Range to output from the entries below: the line containing "recoloured,viguvepu (purple),443 87" through the line containing "turned,zidofebin (orange),703 84". Set it down exactly, ends included, nothing else.

AVAILABLE DATA

============

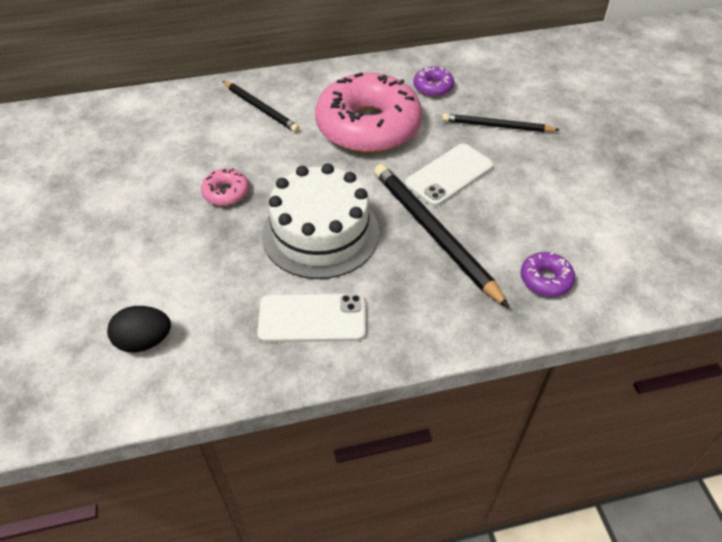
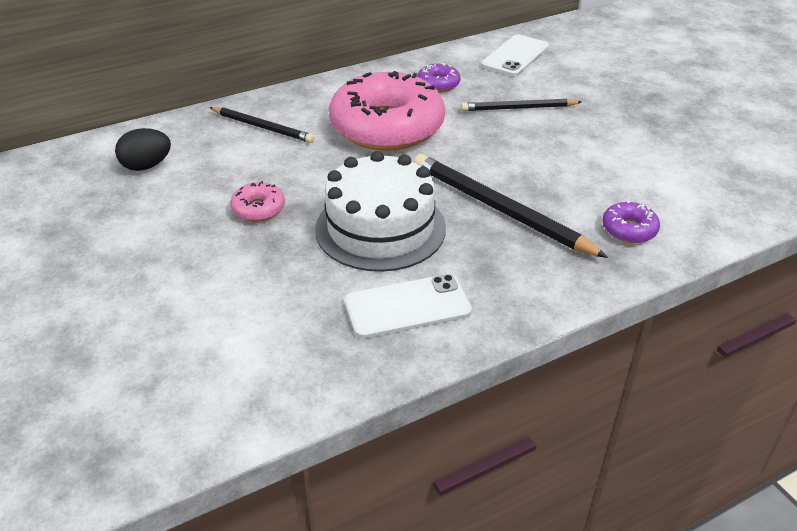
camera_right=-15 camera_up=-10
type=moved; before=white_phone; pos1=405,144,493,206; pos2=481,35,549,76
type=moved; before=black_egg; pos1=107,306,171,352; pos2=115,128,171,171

============

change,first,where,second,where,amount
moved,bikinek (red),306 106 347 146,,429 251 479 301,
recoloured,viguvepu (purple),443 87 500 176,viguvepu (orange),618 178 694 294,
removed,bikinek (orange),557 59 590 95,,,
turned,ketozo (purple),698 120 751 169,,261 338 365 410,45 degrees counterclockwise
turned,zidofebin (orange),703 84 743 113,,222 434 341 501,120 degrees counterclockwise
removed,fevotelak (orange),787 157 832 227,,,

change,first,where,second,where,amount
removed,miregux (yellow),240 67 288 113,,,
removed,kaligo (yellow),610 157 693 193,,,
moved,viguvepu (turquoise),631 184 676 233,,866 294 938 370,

============

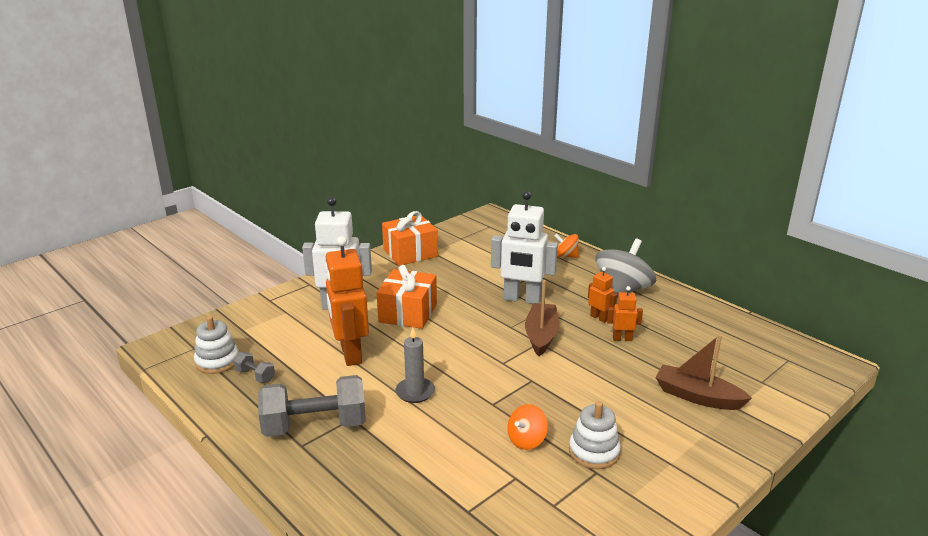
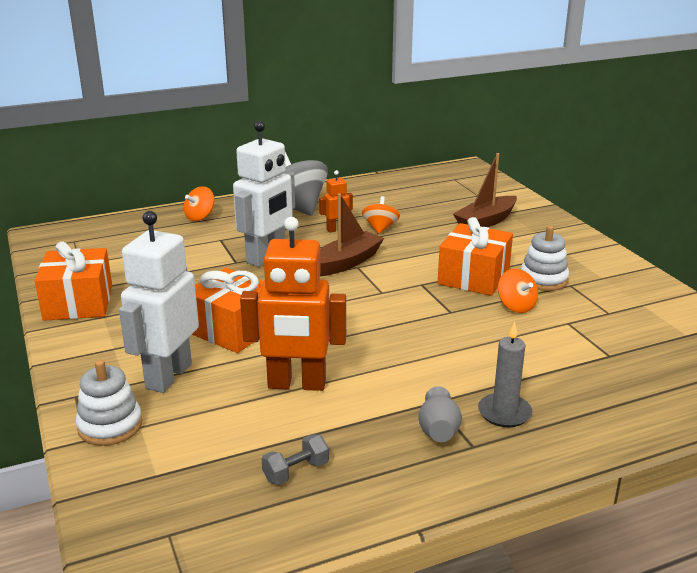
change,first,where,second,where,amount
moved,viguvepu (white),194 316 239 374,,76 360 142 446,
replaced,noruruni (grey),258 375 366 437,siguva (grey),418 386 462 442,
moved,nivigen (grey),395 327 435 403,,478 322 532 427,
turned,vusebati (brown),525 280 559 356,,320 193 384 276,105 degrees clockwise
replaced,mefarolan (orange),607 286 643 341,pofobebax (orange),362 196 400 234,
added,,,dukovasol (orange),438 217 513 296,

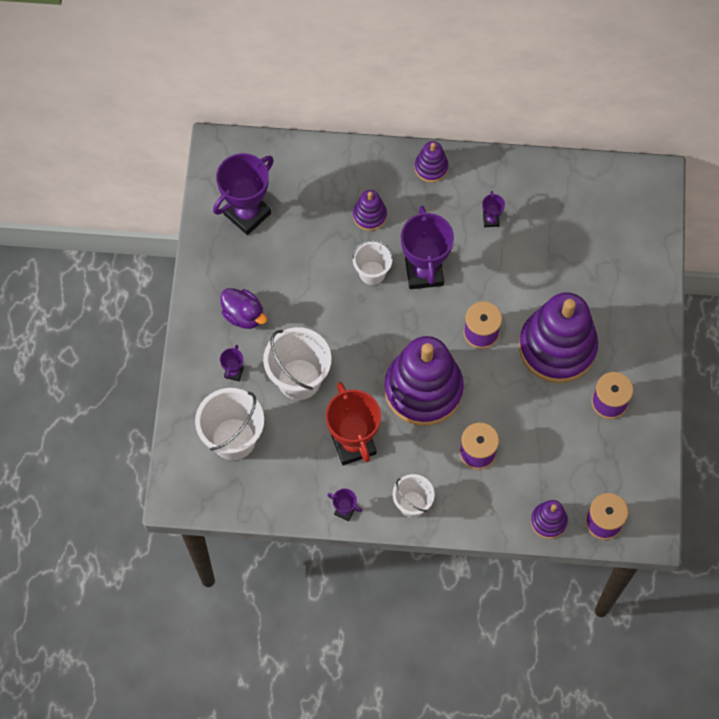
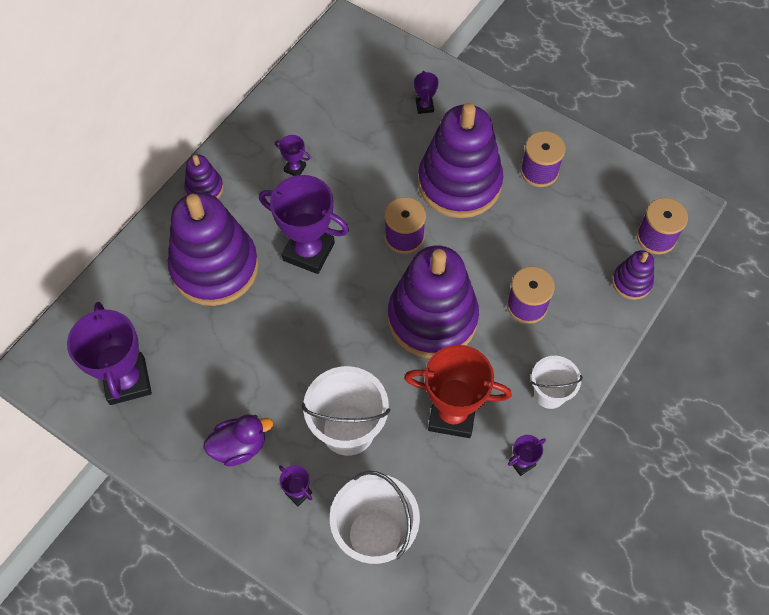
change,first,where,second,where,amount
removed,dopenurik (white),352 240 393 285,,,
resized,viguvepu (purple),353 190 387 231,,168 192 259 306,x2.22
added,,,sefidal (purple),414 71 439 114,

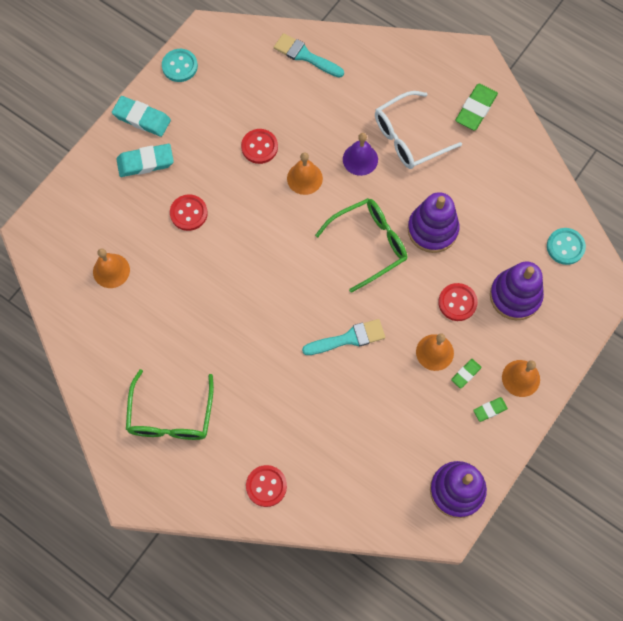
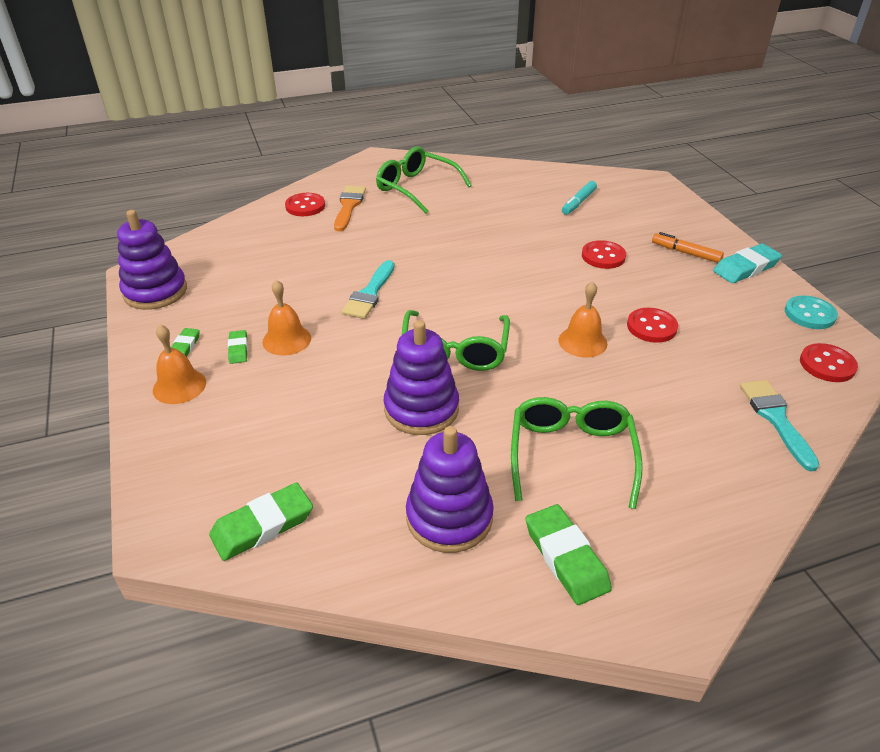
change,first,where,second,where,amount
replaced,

============

ANSWER TO THE PROBLEM
recoloured,viguvepu (purple),443 87 500 176,viguvepu (orange),618 178 694 294,
removed,bikinek (orange),557 59 590 95,,,
turned,ketozo (purple),698 120 751 169,,261 338 365 410,45 degrees counterclockwise
turned,zidofebin (orange),703 84 743 113,,222 434 341 501,120 degrees counterclockwise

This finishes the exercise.